» TASK STATEMENT
Filter these entries, keeping only lines that hold the word "grey".
-------- DATASET CONTENT --------
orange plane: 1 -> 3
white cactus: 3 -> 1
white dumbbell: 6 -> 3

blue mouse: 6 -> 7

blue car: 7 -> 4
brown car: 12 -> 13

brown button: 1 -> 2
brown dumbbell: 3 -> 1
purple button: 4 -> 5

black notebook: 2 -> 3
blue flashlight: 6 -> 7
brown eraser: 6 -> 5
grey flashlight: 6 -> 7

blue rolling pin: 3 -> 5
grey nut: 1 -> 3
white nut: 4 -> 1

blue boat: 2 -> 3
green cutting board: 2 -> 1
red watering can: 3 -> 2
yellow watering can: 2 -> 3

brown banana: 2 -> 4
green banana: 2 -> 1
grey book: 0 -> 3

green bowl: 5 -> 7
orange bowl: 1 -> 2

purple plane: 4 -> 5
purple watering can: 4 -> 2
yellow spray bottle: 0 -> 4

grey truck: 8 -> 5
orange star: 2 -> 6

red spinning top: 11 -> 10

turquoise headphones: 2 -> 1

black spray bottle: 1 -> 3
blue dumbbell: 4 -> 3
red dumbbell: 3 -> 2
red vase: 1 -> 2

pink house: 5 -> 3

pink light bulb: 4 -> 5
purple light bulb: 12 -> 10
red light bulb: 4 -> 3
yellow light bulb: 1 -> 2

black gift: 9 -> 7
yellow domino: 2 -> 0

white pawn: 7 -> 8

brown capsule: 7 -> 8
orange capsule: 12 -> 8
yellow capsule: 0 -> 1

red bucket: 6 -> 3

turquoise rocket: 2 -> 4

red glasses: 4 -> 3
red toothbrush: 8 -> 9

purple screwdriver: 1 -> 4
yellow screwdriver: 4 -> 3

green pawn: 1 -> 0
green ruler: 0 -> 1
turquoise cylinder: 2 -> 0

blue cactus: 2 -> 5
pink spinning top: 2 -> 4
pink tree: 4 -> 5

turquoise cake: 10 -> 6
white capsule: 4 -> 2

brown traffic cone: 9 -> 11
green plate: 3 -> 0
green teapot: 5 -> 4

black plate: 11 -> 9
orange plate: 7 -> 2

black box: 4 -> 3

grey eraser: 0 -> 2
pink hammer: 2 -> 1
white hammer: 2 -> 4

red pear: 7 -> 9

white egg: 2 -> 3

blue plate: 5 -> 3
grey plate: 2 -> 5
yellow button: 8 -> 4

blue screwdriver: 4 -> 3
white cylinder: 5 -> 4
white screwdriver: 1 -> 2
--------
» WRITTEN RESPONSE
grey flashlight: 6 -> 7
grey nut: 1 -> 3
grey book: 0 -> 3
grey truck: 8 -> 5
grey eraser: 0 -> 2
grey plate: 2 -> 5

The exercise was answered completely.